■ **What you will do**
Every line below from the one containing "C3: none -> 68nF (FILT, GND)" through the one containing "U5 pin VM: GND -> VBAT" must be transcribed exactly. Omit all lines outside that stretch.

■ **Given information**
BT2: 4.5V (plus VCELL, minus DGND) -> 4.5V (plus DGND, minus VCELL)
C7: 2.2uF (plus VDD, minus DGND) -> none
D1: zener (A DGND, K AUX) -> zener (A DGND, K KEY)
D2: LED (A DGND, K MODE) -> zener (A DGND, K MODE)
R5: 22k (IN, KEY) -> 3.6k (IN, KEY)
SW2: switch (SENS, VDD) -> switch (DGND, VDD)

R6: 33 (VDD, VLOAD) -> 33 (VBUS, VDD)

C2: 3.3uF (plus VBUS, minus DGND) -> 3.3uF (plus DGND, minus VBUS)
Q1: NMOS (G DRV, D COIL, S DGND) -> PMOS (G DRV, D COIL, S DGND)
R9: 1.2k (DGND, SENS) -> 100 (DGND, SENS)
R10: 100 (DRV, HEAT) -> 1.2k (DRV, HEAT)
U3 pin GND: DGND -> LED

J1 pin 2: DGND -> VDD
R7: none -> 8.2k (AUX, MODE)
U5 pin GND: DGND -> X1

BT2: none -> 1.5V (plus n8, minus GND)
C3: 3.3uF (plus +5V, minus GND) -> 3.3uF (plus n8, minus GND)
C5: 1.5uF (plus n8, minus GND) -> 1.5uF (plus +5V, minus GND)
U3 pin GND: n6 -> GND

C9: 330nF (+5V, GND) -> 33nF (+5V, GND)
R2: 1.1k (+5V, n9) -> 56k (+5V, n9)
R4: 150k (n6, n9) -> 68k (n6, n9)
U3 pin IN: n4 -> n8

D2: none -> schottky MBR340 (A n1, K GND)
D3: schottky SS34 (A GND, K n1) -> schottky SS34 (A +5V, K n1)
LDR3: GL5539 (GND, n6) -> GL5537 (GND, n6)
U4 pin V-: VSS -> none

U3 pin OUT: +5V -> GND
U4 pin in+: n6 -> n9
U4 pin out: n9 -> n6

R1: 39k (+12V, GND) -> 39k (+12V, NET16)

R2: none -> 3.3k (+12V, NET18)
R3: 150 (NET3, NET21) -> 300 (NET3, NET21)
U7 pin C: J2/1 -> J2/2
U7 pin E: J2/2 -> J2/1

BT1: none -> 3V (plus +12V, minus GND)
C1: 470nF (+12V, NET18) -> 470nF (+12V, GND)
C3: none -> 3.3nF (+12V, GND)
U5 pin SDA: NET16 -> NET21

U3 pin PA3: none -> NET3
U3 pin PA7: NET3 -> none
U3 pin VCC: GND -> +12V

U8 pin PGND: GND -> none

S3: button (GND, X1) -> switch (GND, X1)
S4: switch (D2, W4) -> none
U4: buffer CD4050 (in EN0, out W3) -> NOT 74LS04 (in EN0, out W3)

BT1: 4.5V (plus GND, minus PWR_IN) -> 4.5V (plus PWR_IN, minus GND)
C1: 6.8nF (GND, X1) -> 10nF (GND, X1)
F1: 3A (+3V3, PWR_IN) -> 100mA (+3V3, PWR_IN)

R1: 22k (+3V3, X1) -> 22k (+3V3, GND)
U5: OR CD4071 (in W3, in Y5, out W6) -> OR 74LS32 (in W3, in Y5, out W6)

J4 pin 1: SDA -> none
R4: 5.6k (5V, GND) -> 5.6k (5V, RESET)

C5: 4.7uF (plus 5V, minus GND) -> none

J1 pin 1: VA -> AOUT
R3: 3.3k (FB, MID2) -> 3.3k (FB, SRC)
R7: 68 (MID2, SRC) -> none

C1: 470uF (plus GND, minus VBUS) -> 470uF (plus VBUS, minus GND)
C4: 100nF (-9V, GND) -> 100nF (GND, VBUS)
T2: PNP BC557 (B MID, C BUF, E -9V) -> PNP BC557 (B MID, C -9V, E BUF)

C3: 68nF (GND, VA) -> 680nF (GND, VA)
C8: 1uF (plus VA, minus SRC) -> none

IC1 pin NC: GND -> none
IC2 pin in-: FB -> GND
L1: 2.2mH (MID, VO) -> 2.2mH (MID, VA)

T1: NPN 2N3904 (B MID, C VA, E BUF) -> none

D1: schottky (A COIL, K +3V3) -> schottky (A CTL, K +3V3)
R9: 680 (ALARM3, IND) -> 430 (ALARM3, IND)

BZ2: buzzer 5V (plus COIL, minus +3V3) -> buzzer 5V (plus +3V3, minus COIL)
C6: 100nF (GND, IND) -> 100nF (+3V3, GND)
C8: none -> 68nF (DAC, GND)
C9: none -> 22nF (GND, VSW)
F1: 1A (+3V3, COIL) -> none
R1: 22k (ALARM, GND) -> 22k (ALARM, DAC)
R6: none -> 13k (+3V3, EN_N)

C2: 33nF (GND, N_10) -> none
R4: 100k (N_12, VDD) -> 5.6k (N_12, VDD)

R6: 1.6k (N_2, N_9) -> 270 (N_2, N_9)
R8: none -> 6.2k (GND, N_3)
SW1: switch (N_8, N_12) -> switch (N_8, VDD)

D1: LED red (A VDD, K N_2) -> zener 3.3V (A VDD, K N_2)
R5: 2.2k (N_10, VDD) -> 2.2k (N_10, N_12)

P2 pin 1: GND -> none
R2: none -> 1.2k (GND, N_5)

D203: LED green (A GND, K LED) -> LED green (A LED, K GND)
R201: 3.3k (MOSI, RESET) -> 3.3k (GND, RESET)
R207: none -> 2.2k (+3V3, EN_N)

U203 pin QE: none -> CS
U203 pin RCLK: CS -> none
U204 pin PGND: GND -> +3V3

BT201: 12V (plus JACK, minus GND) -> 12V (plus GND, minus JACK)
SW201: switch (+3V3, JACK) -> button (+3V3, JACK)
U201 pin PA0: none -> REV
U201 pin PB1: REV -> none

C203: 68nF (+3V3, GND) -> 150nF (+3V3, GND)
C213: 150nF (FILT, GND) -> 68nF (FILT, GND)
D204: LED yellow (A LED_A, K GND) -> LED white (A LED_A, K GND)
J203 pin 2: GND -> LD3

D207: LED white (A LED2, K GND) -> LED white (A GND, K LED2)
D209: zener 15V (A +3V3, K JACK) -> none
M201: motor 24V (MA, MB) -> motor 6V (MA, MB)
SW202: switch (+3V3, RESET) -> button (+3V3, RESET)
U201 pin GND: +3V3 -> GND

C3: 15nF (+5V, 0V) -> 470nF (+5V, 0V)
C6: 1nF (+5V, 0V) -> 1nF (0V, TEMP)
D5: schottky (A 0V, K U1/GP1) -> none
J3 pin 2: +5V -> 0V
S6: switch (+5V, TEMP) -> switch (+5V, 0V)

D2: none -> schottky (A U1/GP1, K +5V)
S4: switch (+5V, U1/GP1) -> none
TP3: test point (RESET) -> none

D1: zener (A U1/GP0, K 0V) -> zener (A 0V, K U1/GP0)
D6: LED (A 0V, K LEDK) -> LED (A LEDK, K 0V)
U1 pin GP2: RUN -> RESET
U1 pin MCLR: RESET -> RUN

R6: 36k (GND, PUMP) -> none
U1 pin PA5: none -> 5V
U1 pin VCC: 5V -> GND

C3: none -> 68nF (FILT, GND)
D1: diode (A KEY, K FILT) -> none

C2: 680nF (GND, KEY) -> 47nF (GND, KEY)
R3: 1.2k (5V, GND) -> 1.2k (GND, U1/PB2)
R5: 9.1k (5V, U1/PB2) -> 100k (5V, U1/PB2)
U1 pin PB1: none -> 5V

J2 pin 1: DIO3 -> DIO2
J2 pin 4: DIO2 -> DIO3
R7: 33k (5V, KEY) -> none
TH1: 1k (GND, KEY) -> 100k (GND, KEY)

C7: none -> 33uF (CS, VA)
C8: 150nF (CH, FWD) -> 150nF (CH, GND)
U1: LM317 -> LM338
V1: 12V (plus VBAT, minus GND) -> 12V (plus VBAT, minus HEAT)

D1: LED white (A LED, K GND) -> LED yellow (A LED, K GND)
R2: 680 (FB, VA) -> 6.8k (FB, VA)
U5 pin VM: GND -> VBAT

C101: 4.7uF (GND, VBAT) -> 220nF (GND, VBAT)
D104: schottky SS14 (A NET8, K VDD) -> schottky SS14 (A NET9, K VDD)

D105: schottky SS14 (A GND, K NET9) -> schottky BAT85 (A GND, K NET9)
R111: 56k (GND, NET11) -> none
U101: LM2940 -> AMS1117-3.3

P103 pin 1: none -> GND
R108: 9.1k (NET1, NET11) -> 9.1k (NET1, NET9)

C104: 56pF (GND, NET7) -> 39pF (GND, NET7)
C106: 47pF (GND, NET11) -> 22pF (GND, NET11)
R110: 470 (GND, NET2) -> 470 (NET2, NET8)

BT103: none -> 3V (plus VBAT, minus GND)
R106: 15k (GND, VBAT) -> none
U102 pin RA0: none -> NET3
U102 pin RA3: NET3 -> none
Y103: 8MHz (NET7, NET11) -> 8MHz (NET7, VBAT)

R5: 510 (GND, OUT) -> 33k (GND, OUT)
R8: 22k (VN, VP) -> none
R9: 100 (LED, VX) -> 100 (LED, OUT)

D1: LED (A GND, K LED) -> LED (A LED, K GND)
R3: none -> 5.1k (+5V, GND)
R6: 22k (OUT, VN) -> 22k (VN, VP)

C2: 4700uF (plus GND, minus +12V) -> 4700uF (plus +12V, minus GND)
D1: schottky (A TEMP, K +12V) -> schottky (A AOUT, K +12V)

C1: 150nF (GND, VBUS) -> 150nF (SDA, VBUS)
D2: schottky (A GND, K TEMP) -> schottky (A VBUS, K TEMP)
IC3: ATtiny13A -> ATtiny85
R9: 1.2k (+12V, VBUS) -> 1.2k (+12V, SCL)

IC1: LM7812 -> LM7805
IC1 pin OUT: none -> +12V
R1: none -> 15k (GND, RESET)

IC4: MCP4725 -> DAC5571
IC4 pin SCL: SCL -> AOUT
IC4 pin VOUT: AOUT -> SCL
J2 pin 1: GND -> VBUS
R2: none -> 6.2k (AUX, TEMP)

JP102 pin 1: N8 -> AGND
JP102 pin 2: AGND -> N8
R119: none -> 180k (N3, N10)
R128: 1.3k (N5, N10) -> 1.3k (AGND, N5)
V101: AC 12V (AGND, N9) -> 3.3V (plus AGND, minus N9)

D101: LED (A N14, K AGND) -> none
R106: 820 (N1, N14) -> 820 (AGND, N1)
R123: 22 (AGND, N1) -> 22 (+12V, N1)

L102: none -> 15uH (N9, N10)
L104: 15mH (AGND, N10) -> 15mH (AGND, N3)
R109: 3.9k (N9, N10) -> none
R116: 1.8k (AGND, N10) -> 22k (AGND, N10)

■ **Answer area**
C3: none -> 68nF (FILT, GND)
D1: diode (A KEY, K FILT) -> none

C2: 680nF (GND, KEY) -> 47nF (GND, KEY)
R3: 1.2k (5V, GND) -> 1.2k (GND, U1/PB2)
R5: 9.1k (5V, U1/PB2) -> 100k (5V, U1/PB2)
U1 pin PB1: none -> 5V

J2 pin 1: DIO3 -> DIO2
J2 pin 4: DIO2 -> DIO3
R7: 33k (5V, KEY) -> none
TH1: 1k (GND, KEY) -> 100k (GND, KEY)

C7: none -> 33uF (CS, VA)
C8: 150nF (CH, FWD) -> 150nF (CH, GND)
U1: LM317 -> LM338
V1: 12V (plus VBAT, minus GND) -> 12V (plus VBAT, minus HEAT)

D1: LED white (A LED, K GND) -> LED yellow (A LED, K GND)
R2: 680 (FB, VA) -> 6.8k (FB, VA)
U5 pin VM: GND -> VBAT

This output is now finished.